-- INPUT DATA --
+===+
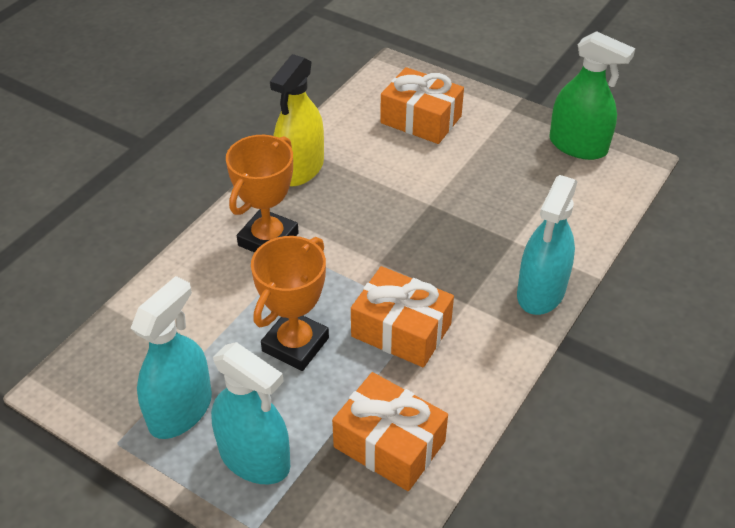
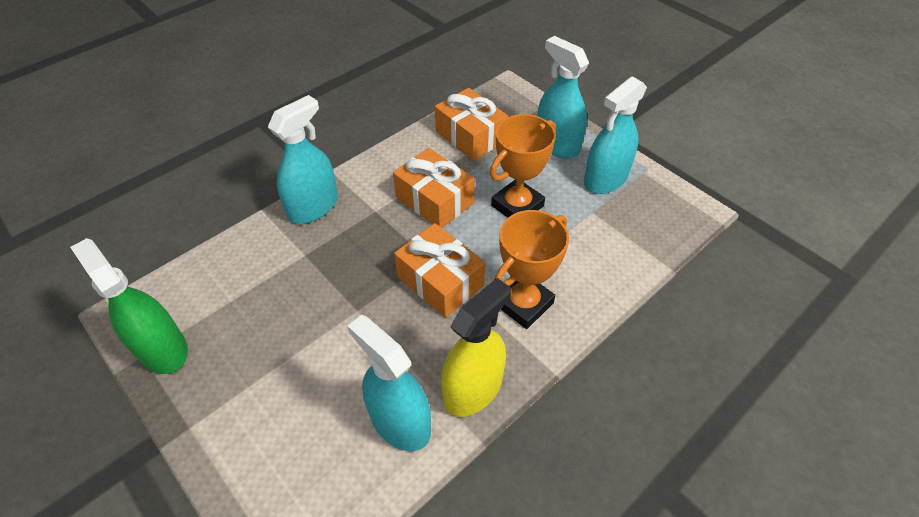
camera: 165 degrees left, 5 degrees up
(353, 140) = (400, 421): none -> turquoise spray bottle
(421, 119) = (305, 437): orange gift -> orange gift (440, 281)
+===+
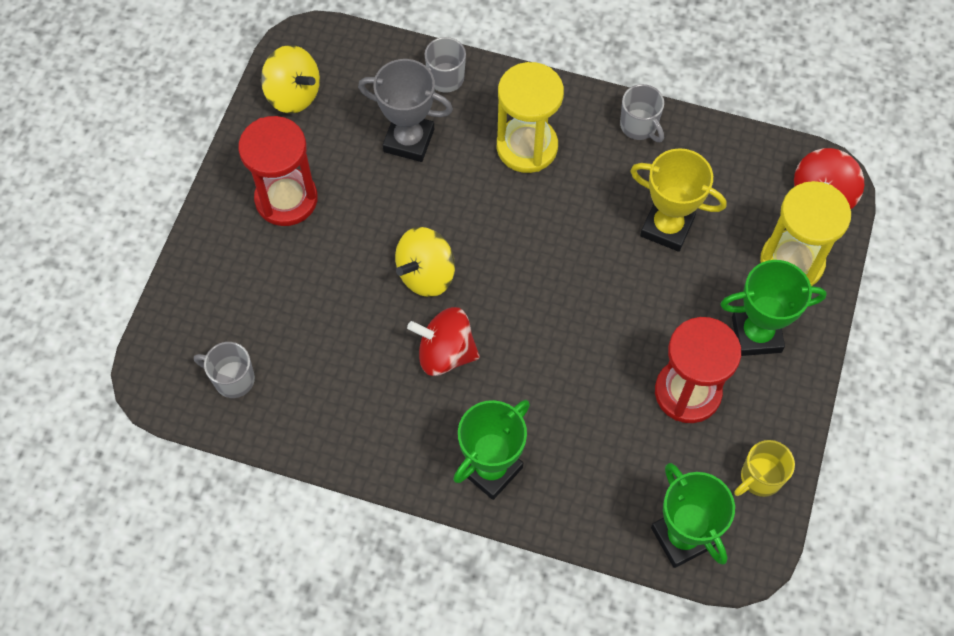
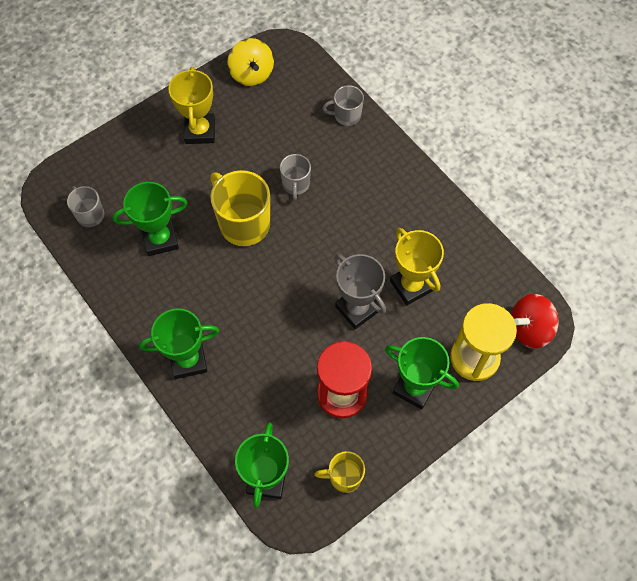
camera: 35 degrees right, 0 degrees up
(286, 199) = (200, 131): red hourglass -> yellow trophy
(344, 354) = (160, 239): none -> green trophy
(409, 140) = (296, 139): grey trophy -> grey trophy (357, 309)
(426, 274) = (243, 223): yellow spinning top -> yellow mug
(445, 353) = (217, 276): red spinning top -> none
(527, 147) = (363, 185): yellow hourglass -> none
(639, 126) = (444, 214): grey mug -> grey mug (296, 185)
+===+
-- REQUEST --
Copy all lines in the listing above where the string "spinning" appears.

-- SOLUTION TO THE EXERCISE --
(426, 274) = (243, 223): yellow spinning top -> yellow mug
(445, 353) = (217, 276): red spinning top -> none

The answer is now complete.